• Exercise goal
Please determine the number of lines in the material below that contain the word "black", and state it alone.

• Data supplied
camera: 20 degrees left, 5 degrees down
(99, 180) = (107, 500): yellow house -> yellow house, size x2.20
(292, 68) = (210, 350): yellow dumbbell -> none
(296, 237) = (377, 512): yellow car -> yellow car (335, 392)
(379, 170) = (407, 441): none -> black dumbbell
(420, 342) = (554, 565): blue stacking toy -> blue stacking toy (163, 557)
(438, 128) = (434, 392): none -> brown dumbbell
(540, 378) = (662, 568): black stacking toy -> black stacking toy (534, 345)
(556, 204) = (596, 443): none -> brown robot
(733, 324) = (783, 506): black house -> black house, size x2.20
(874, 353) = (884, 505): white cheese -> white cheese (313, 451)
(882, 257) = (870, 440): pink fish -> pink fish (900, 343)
==
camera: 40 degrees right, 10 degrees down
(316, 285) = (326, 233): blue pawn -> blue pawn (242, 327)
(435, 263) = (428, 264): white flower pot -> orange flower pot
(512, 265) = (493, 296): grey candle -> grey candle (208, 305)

• Solution for this exercise
3